Scene change data:
*** Block opens ***

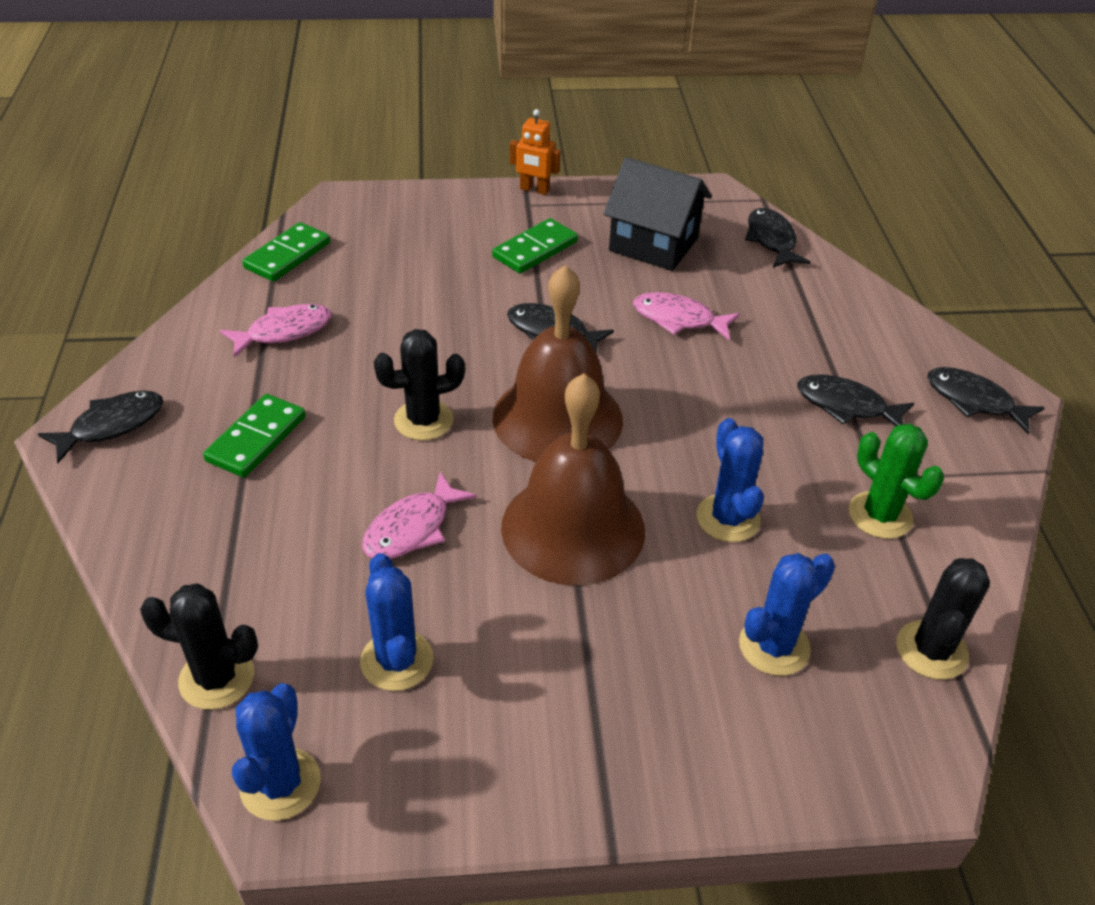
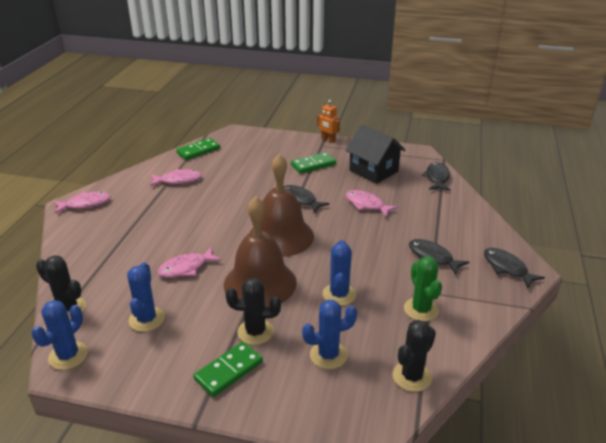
camera: 20 degrees right, 10 degrees down
(111, 425) = (85, 204): black fish -> pink fish
(256, 439) = (141, 220): green domino -> green domino (228, 370)
(423, 420) = (218, 226): black cactus -> black cactus (255, 332)

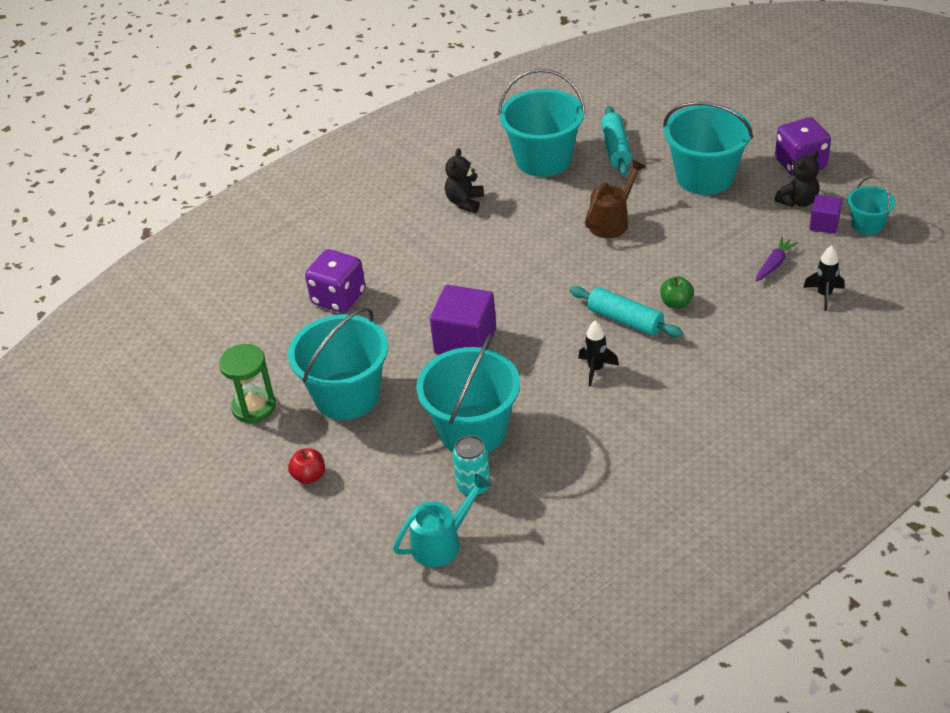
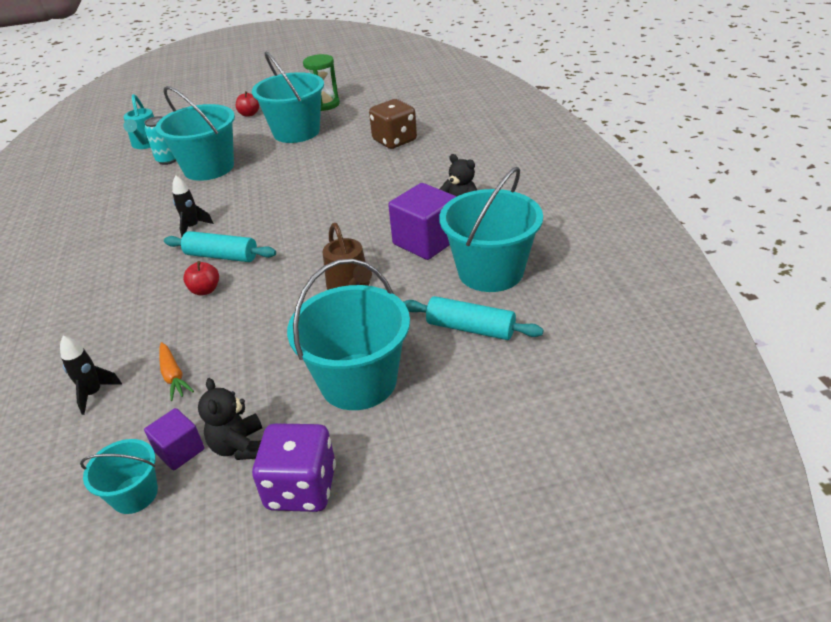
camera: 115 degrees right, 5 degrees down
(338, 298) = (394, 141): purple dice -> brown dice
(465, 341) = (291, 180): purple cube -> purple cube (426, 241)
(625, 320) = (222, 256): turquoise rolling pin -> turquoise rolling pin turned 45 degrees clockwise
(676, 303) = (205, 290): green apple -> red apple
(774, 264) = (173, 376): purple carrot -> orange carrot

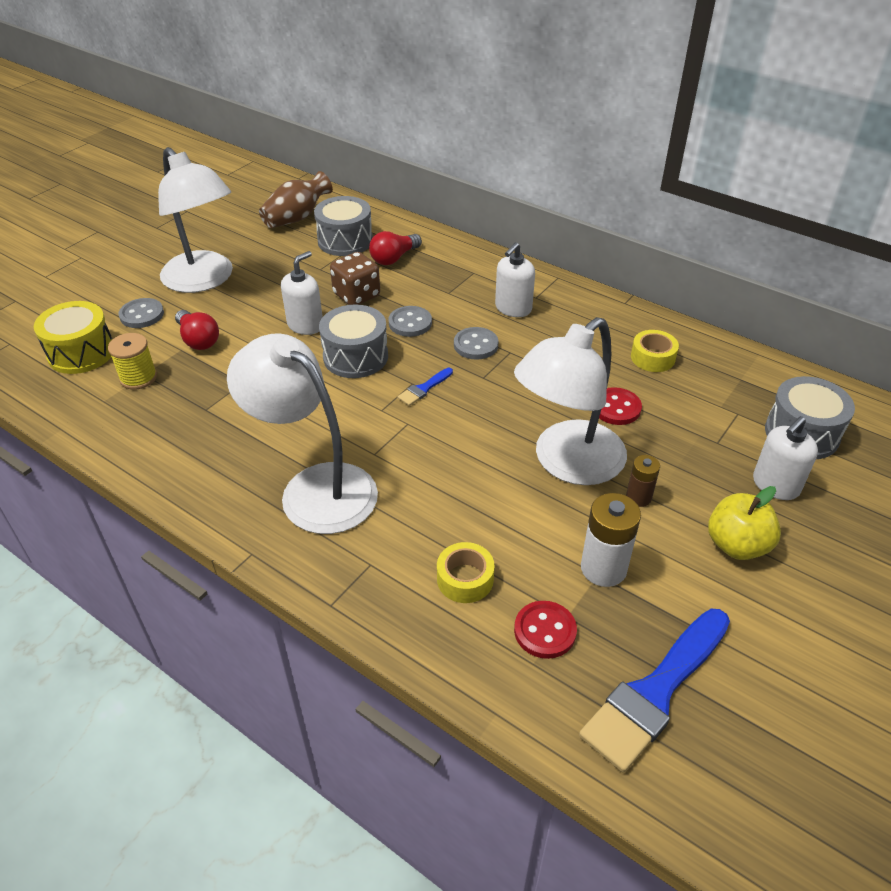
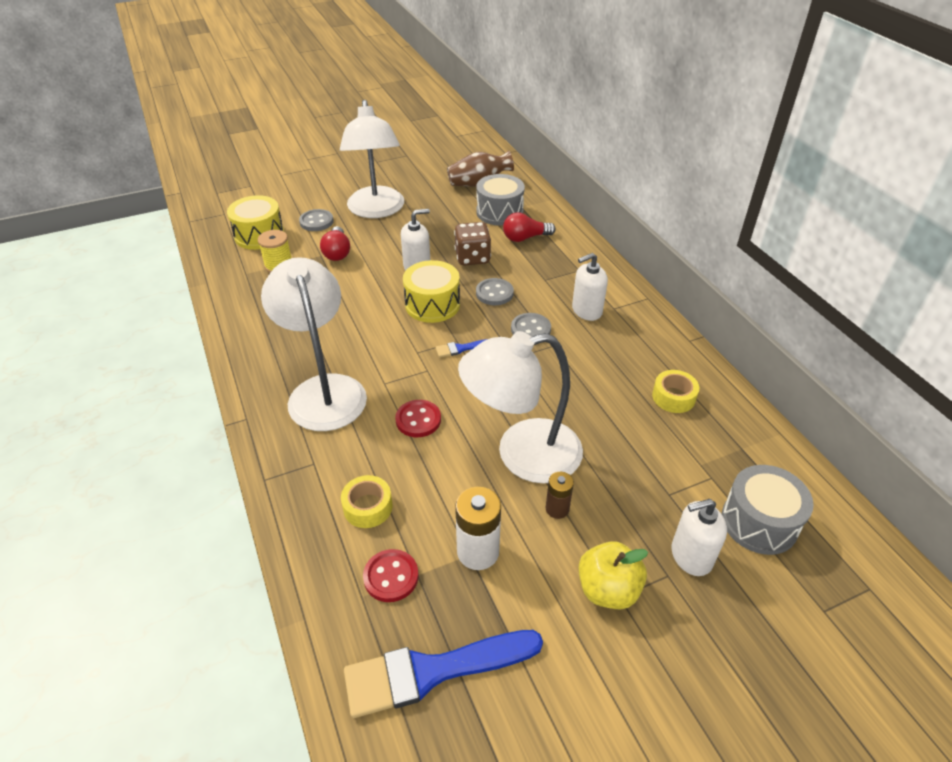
camera: 30 degrees right, 0 degrees up
(355, 357) = (432, 304): grey drum -> yellow drum
(616, 408) = (603, 426): red button -> red button (418, 420)

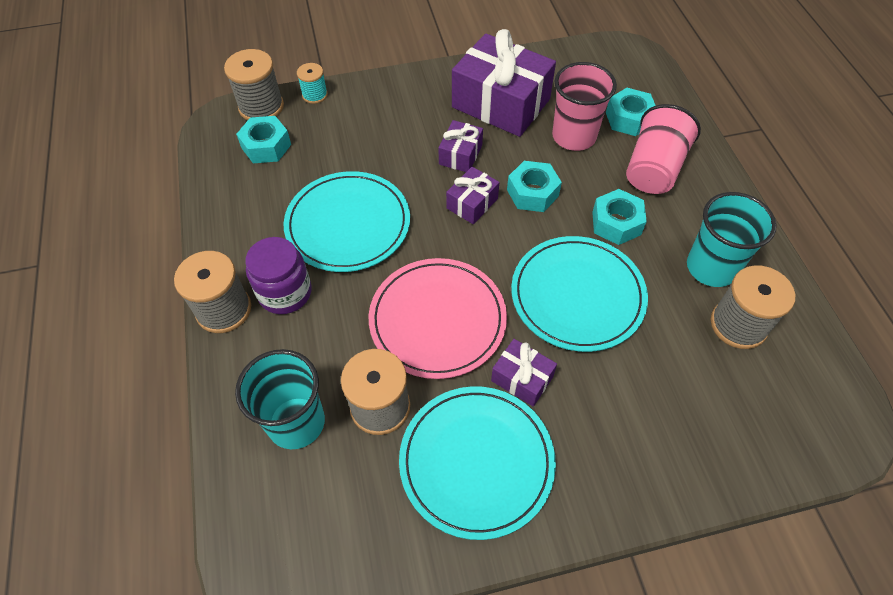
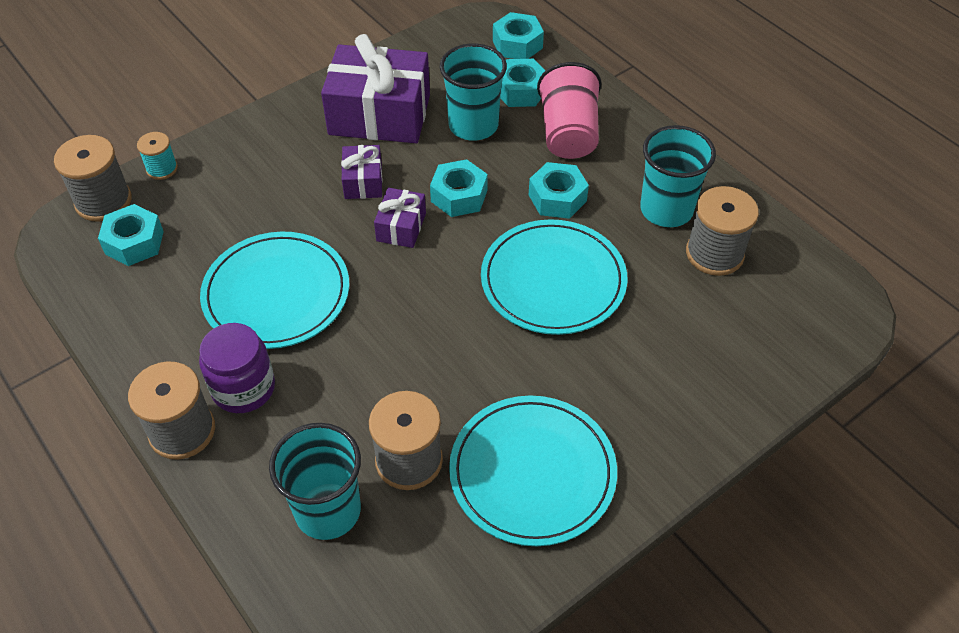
camera: 25 degrees left, 5 degrees down
(437, 320) = (424, 354): pink plate -> none
(522, 378) = (538, 378): purple gift -> none
(574, 136) = (473, 125): pink cup -> turquoise cup
(645, 78) = (517, 44): none -> turquoise nut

*** Block closes ***

> **EXERCISE INSTRUCTIONS**:
Include the first line of the records, the line containing "(616, 408) = (603, 426): red", and every line between them, repeated exactly. Skip the pictures.

> **RESULT FOR THIS EXERCISE**:
camera: 20 degrees right, 10 degrees down
(111, 425) = (85, 204): black fish -> pink fish
(256, 439) = (141, 220): green domino -> green domino (228, 370)
(423, 420) = (218, 226): black cactus -> black cactus (255, 332)

camera: 115 degrees right, 5 degrees down
(338, 298) = (394, 141): purple dice -> brown dice
(465, 341) = (291, 180): purple cube -> purple cube (426, 241)
(625, 320) = (222, 256): turquoise rolling pin -> turquoise rolling pin turned 45 degrees clockwise
(676, 303) = (205, 290): green apple -> red apple
(774, 264) = (173, 376): purple carrot -> orange carrot

camera: 30 degrees right, 0 degrees up
(355, 357) = (432, 304): grey drum -> yellow drum
(616, 408) = (603, 426): red button -> red button (418, 420)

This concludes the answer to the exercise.